### Task item
Word for word, restate the records from their first line through the line with "(509, 255) = (642, 387): turquoise", both ends included; omit each picture.

Spatial object tracking data

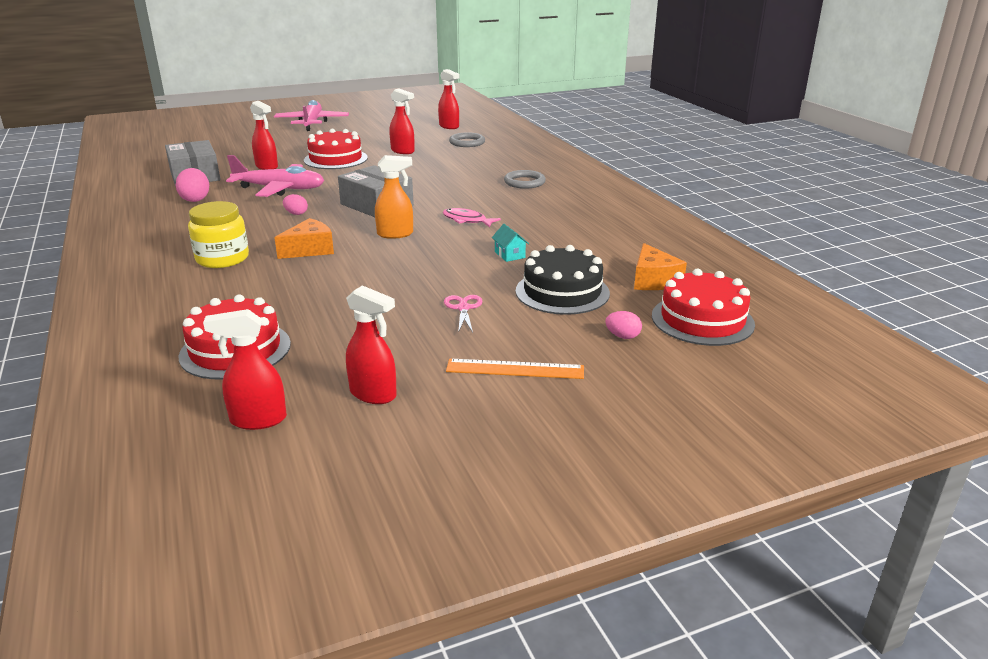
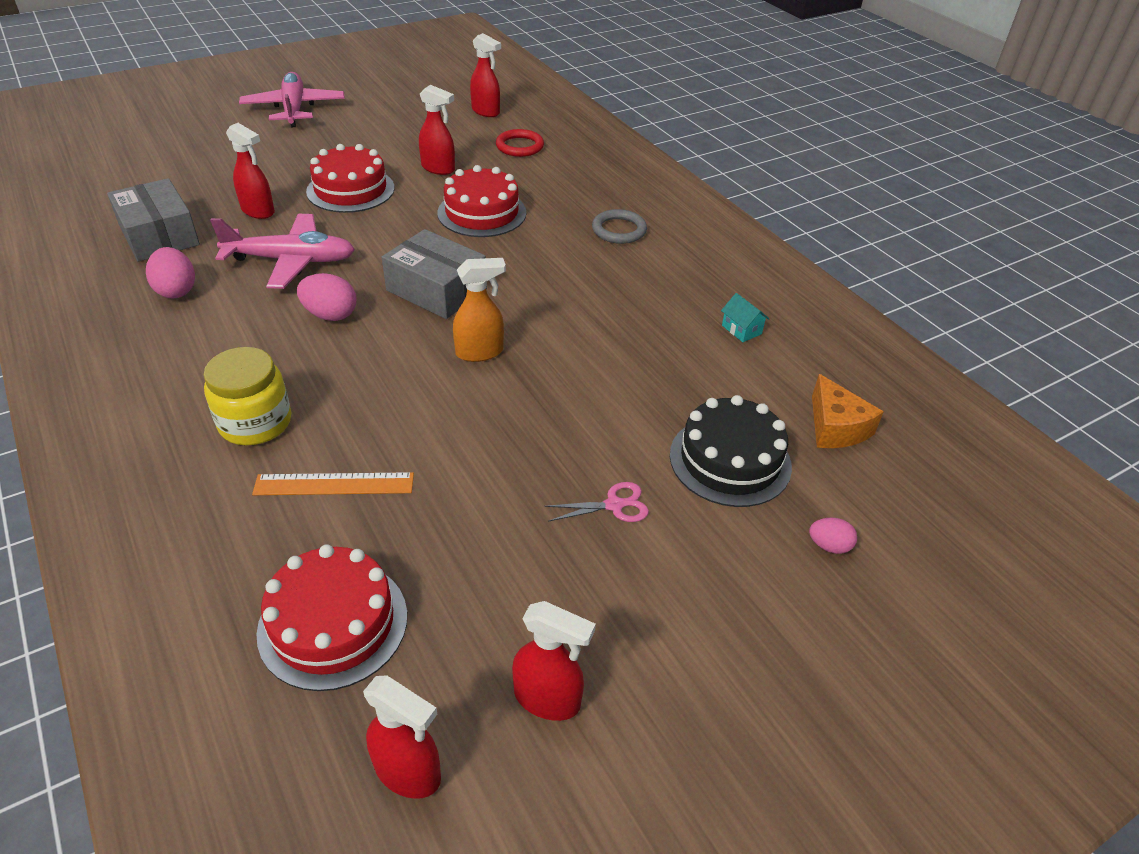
camera: 10 degrees left, 15 degrees up
(257, 420) = (408, 772): red spray bottle -> red spray bottle turned 135 degrees counterclockwise
(296, 213) = (330, 315): pink egg -> pink egg, size x1.65
(310, 249) = (373, 394): orange cheese -> none
(463, 308) = (614, 505): pink scissors -> pink scissors turned 90 degrees clockwise
(467, 142) = (519, 146): grey ring -> red ring
(467, 220) = (566, 316): pink fish -> none
(509, 255) = (642, 387): turquoise house -> turquoise house (741, 329)
(515, 369) = (714, 627): orange ruler -> orange ruler (334, 484)
(702, 320) = (915, 503): red cake -> red cake (482, 213)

### Written solution
camera: 10 degrees left, 15 degrees up
(257, 420) = (408, 772): red spray bottle -> red spray bottle turned 135 degrees counterclockwise
(296, 213) = (330, 315): pink egg -> pink egg, size x1.65
(310, 249) = (373, 394): orange cheese -> none
(463, 308) = (614, 505): pink scissors -> pink scissors turned 90 degrees clockwise
(467, 142) = (519, 146): grey ring -> red ring
(467, 220) = (566, 316): pink fish -> none
(509, 255) = (642, 387): turquoise house -> turquoise house (741, 329)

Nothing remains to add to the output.